EXERCISE MATERIALS:
--*--

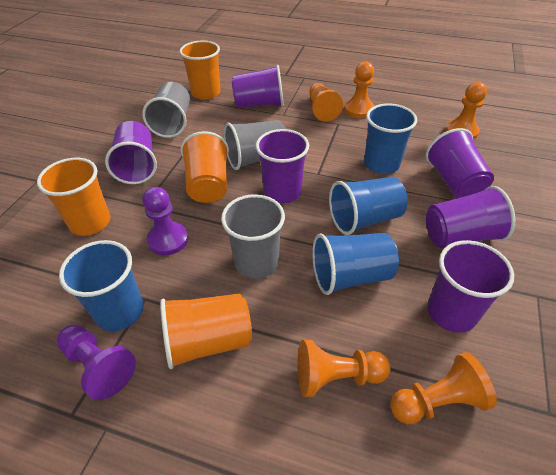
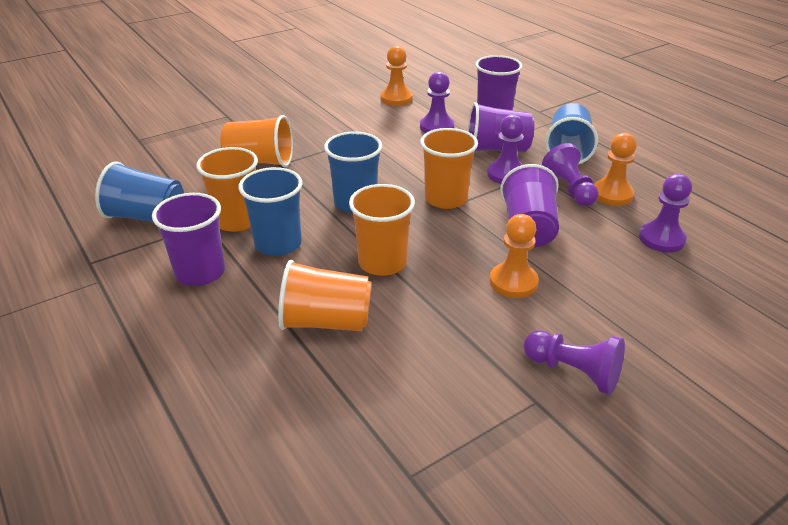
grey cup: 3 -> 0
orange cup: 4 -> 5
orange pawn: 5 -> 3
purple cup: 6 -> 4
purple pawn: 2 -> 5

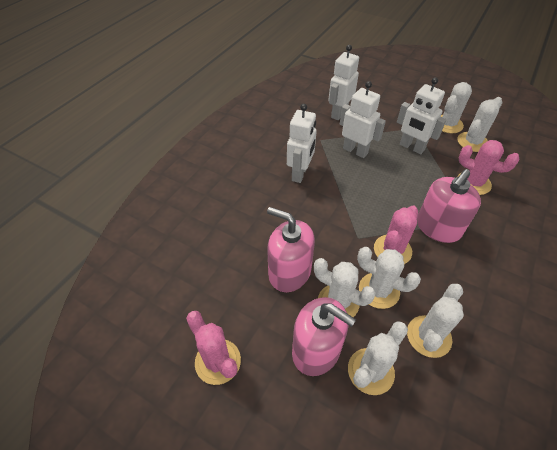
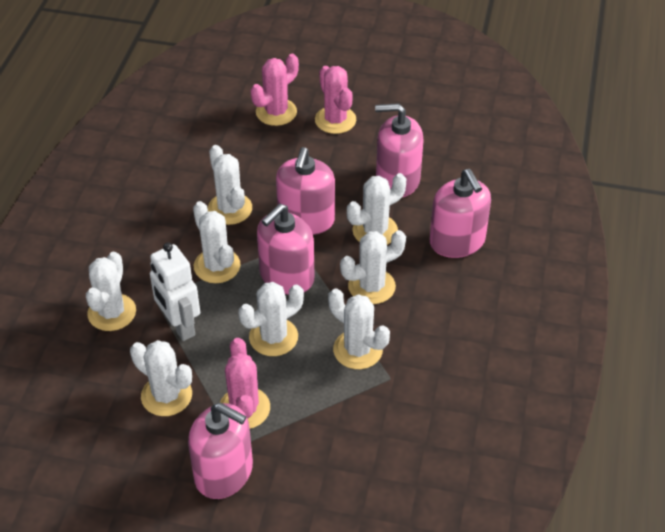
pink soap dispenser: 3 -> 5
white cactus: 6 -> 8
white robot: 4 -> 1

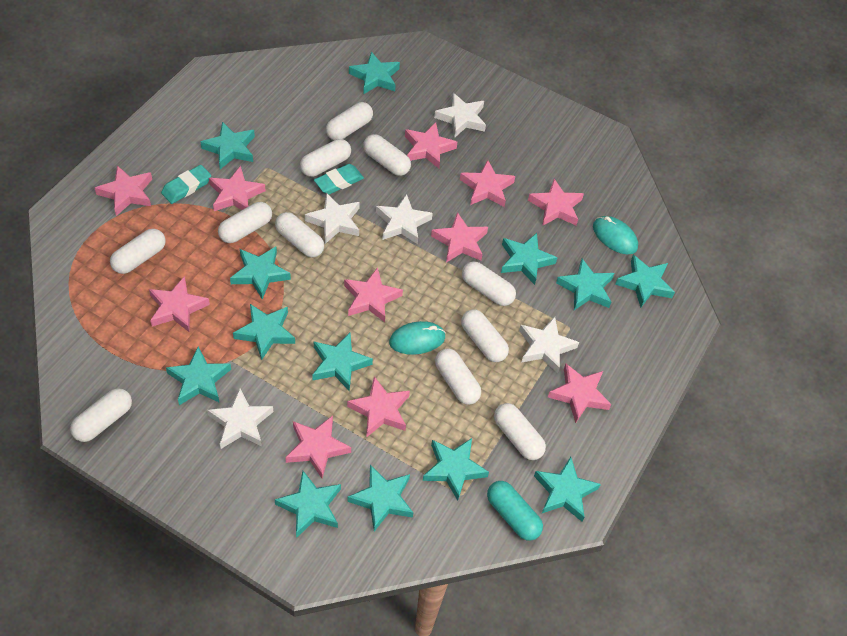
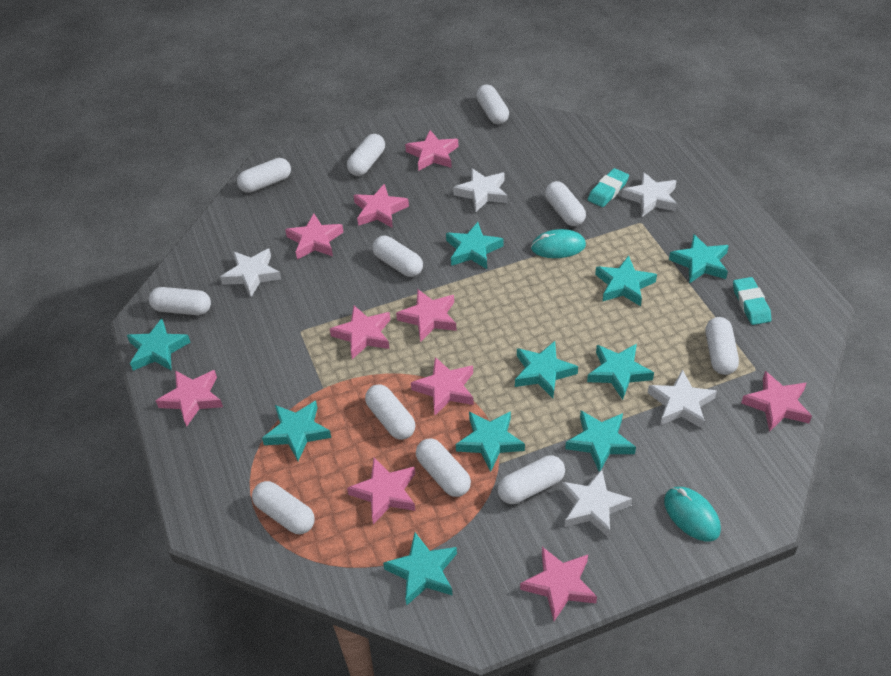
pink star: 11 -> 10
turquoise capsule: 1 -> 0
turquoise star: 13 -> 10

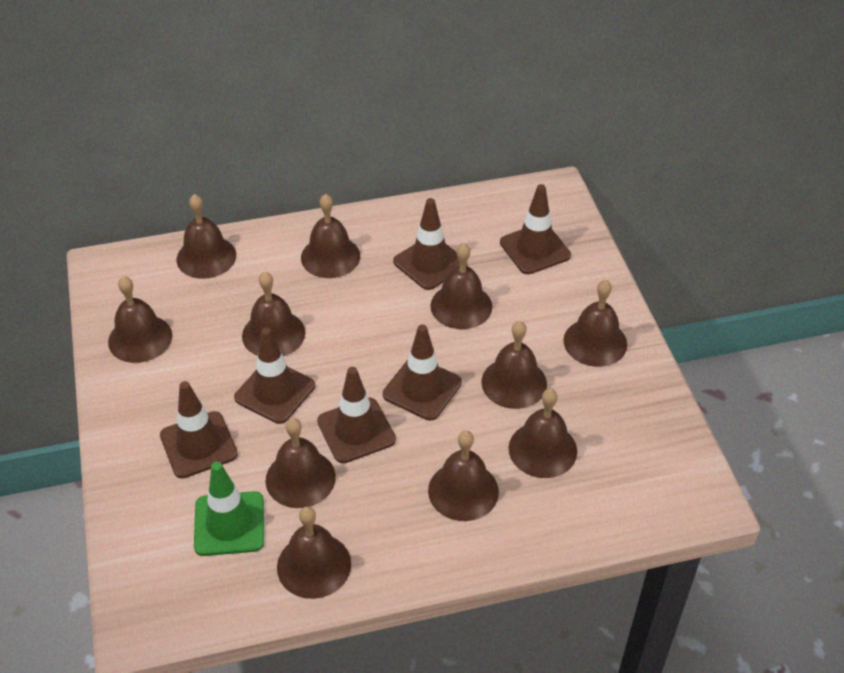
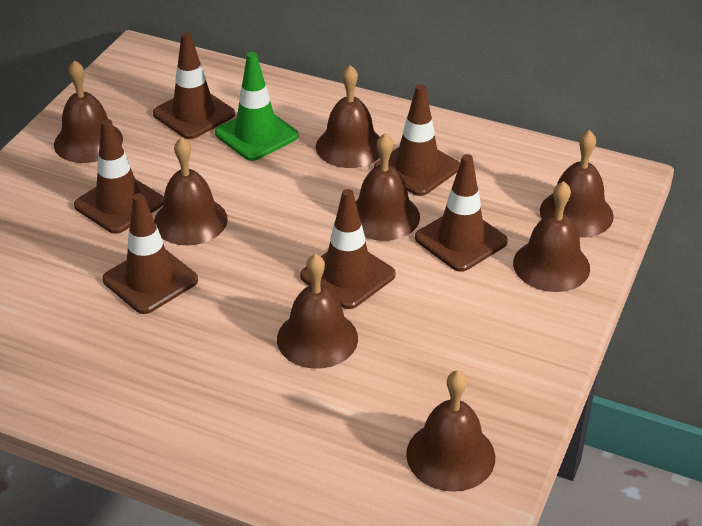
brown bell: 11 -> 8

--*--

ABOUT THIS EXERCISE:
Copy the records exactly. Skip the pictures.

RESULT OF THE EXERCISE:
grey cup: 3 -> 0
orange cup: 4 -> 5
orange pawn: 5 -> 3
purple cup: 6 -> 4
purple pawn: 2 -> 5

pink soap dispenser: 3 -> 5
white cactus: 6 -> 8
white robot: 4 -> 1

pink star: 11 -> 10
turquoise capsule: 1 -> 0
turquoise star: 13 -> 10

brown bell: 11 -> 8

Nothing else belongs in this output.